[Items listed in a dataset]
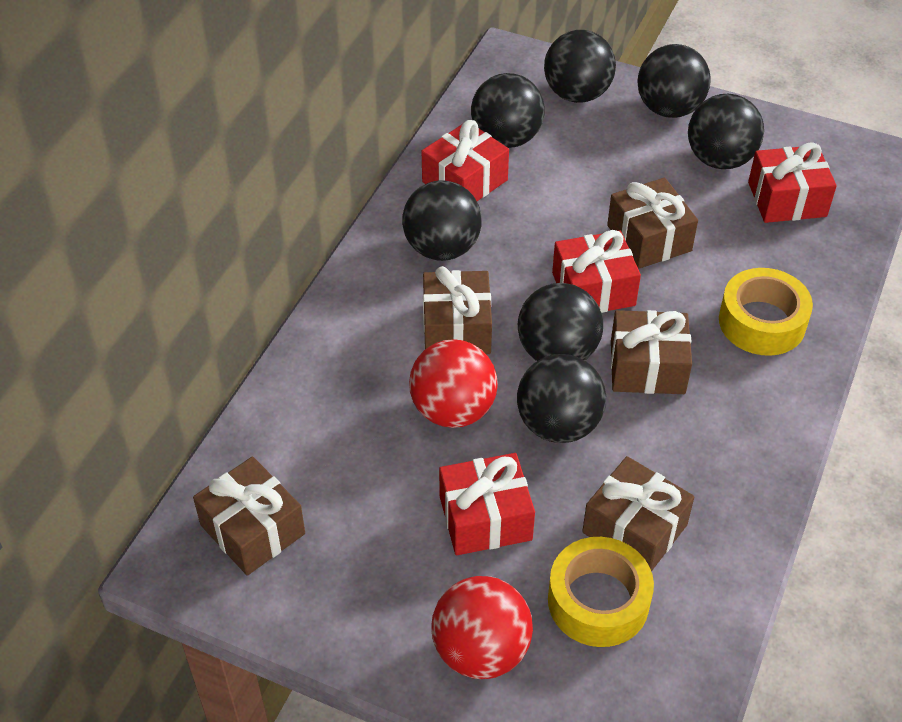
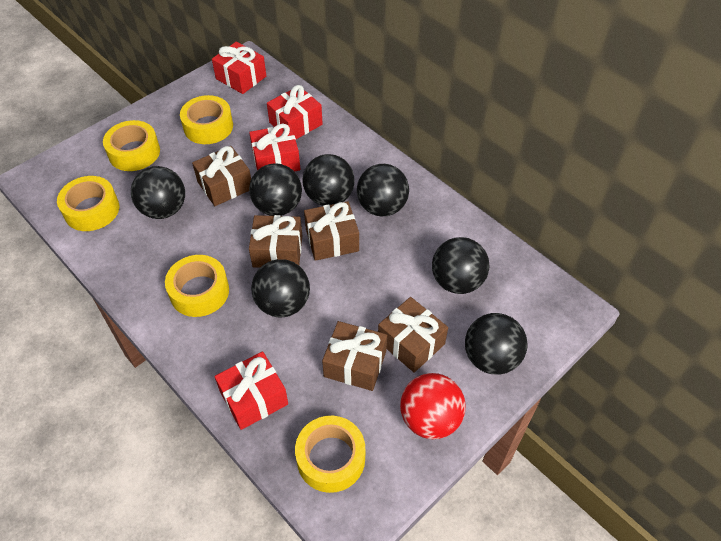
red ball: 2 -> 1
yellow tape: 2 -> 5

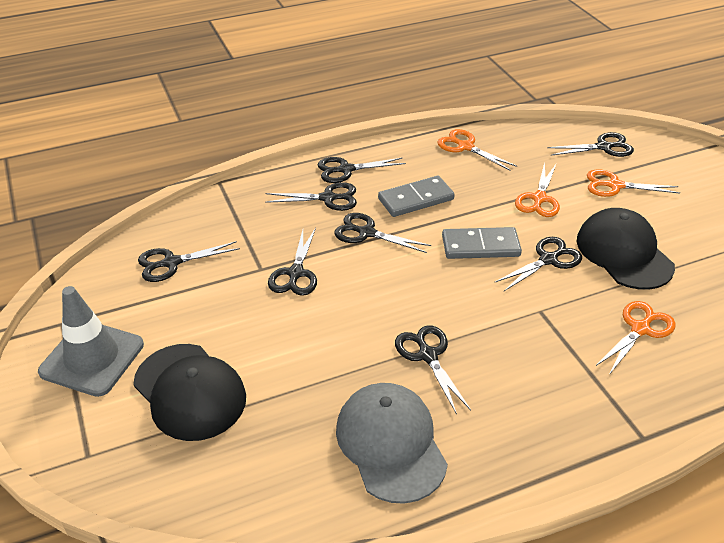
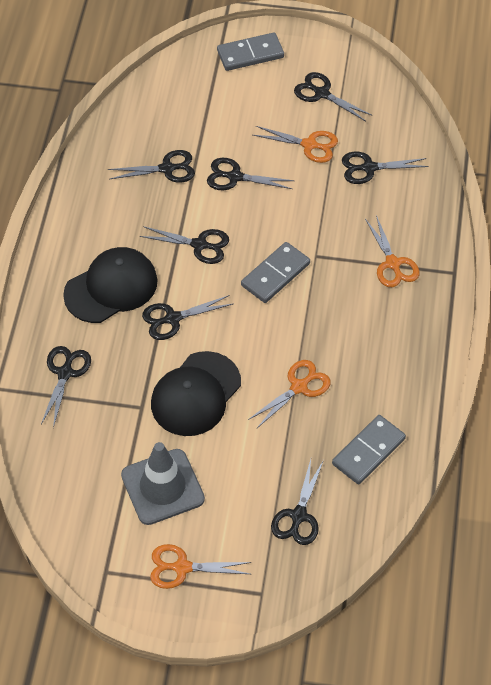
grey cap: 1 -> 0
grey domino: 2 -> 3

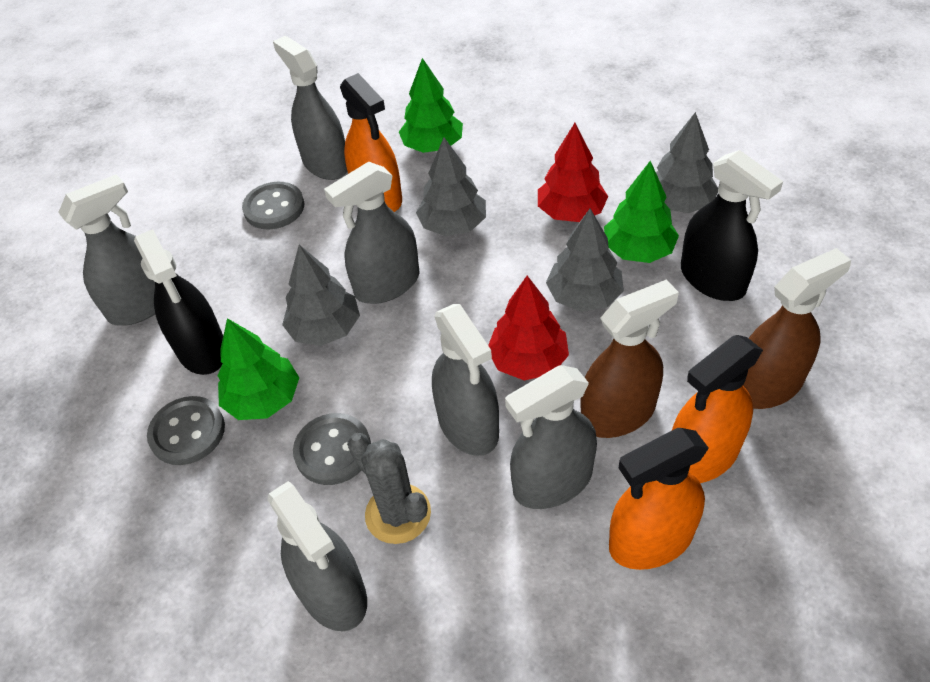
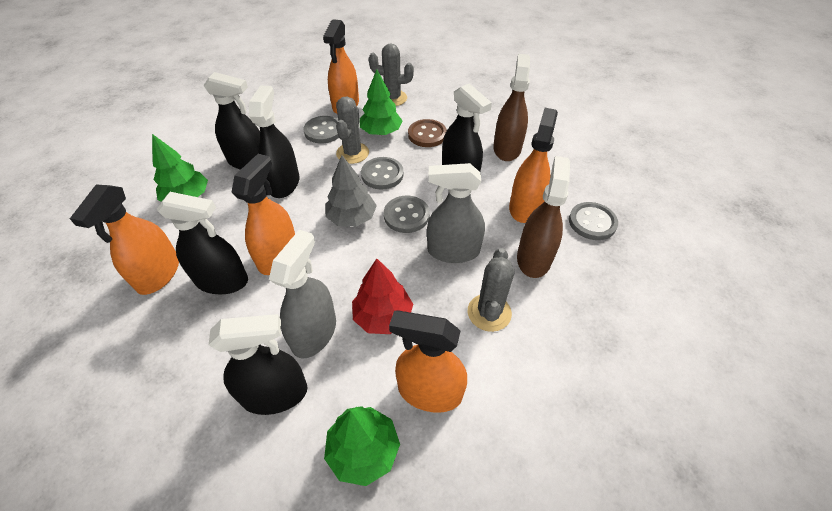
black spray bottle: 2 -> 5
brown button: 0 -> 1
grey button: 3 -> 4
grey cactus: 1 -> 3
grey spray bottle: 6 -> 2
grey tree: 4 -> 1
orange spray bottle: 3 -> 5
red tree: 2 -> 1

## [ACTIVITY]
Return the lines above, starting at the one that contains "brown button: 0 -> 1" and running through the last, exactly as they appear, with no extra lines.

## [TASK OUTPUT]
brown button: 0 -> 1
grey button: 3 -> 4
grey cactus: 1 -> 3
grey spray bottle: 6 -> 2
grey tree: 4 -> 1
orange spray bottle: 3 -> 5
red tree: 2 -> 1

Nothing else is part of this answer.